* [About this exercise]:
Your reply should reproduce each entry exactly and contain no pictures.

* [Provided data]:
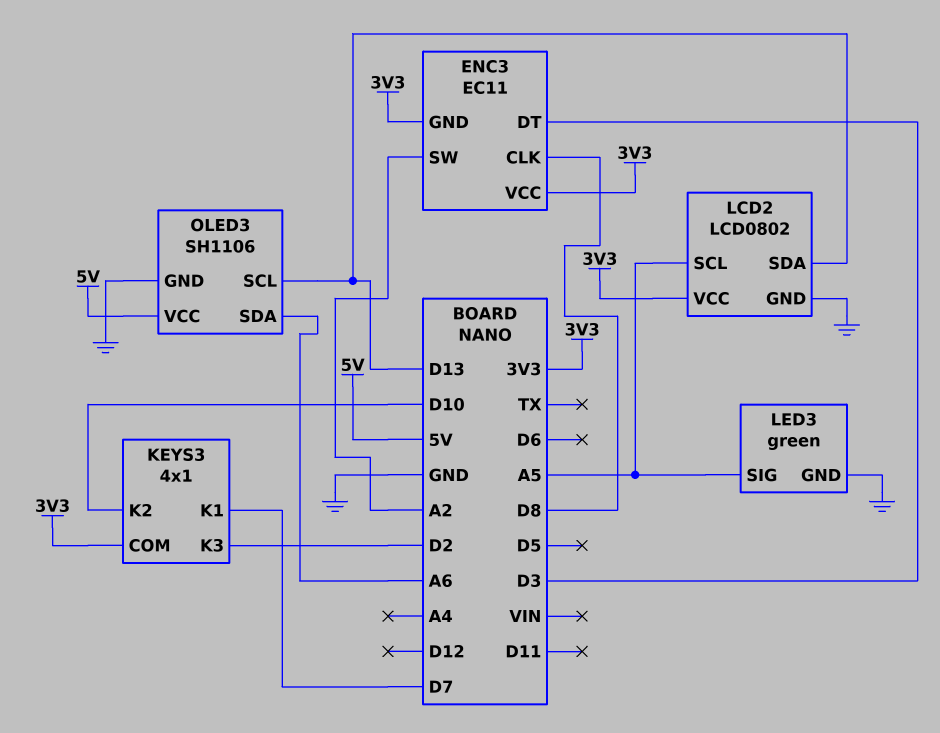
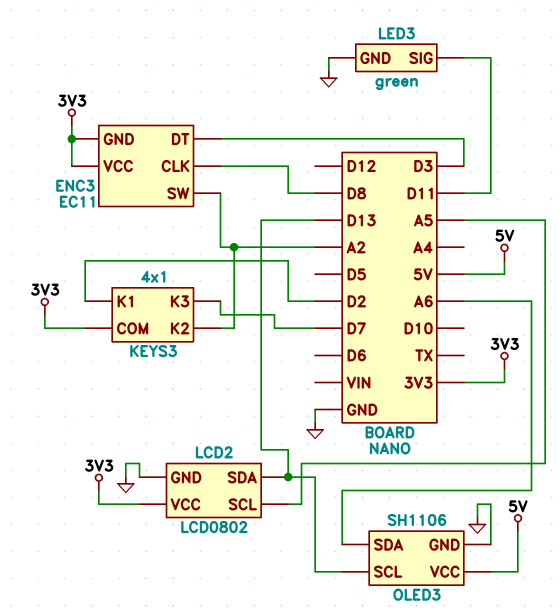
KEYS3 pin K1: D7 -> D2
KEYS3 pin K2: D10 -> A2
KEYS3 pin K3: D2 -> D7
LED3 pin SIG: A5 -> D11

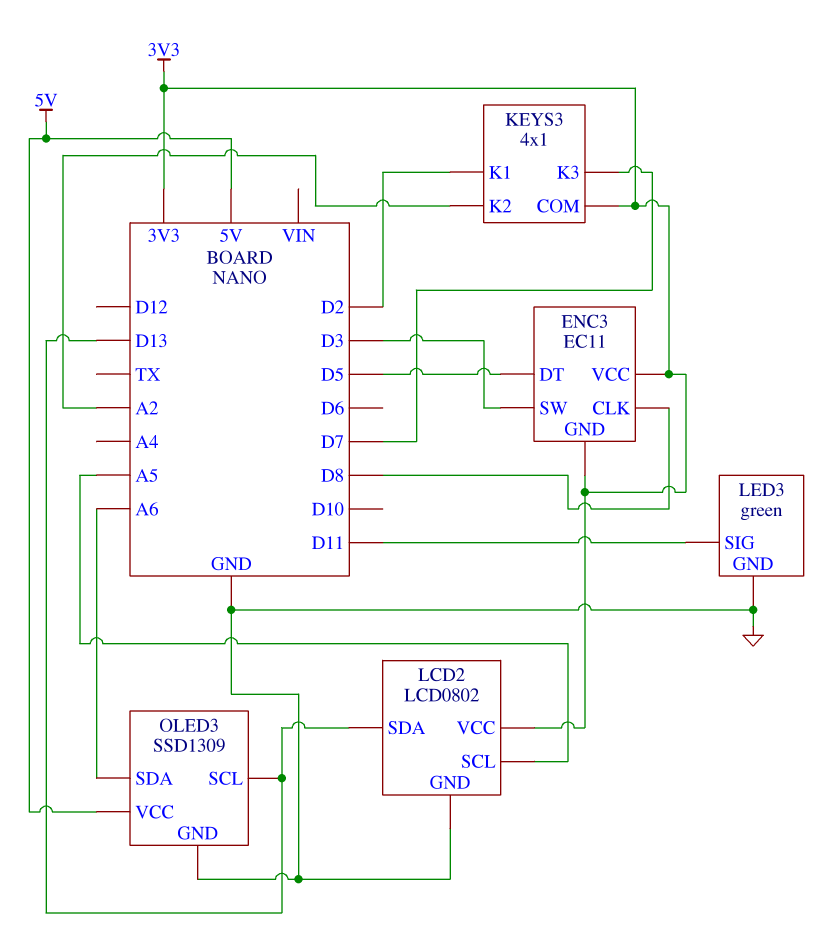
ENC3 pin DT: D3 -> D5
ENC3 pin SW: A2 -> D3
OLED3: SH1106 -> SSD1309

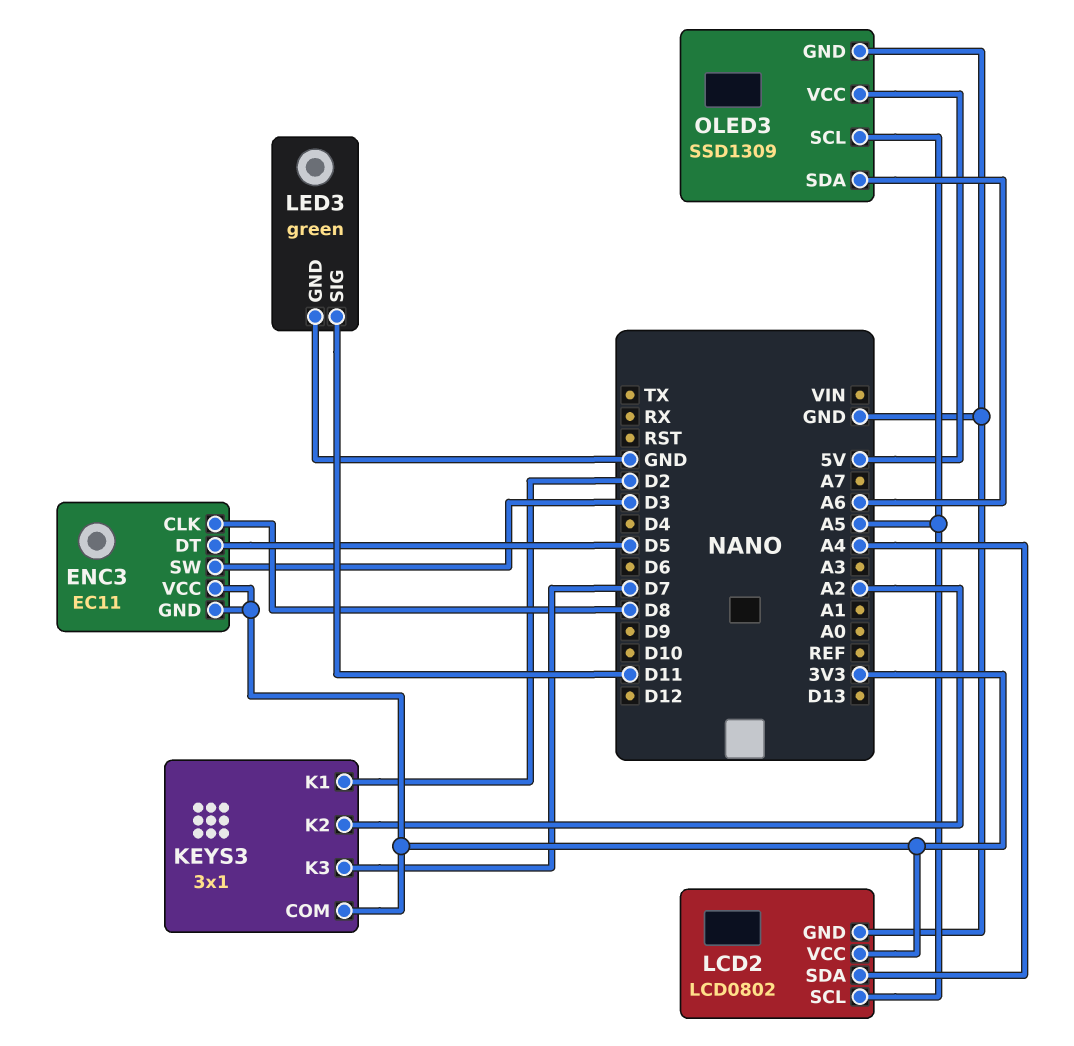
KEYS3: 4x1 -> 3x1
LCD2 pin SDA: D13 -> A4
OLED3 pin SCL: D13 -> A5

* [Reply to the task]:
KEYS3 pin K1: D7 -> D2
KEYS3 pin K2: D10 -> A2
KEYS3 pin K3: D2 -> D7
LED3 pin SIG: A5 -> D11

ENC3 pin DT: D3 -> D5
ENC3 pin SW: A2 -> D3
OLED3: SH1106 -> SSD1309

KEYS3: 4x1 -> 3x1
LCD2 pin SDA: D13 -> A4
OLED3 pin SCL: D13 -> A5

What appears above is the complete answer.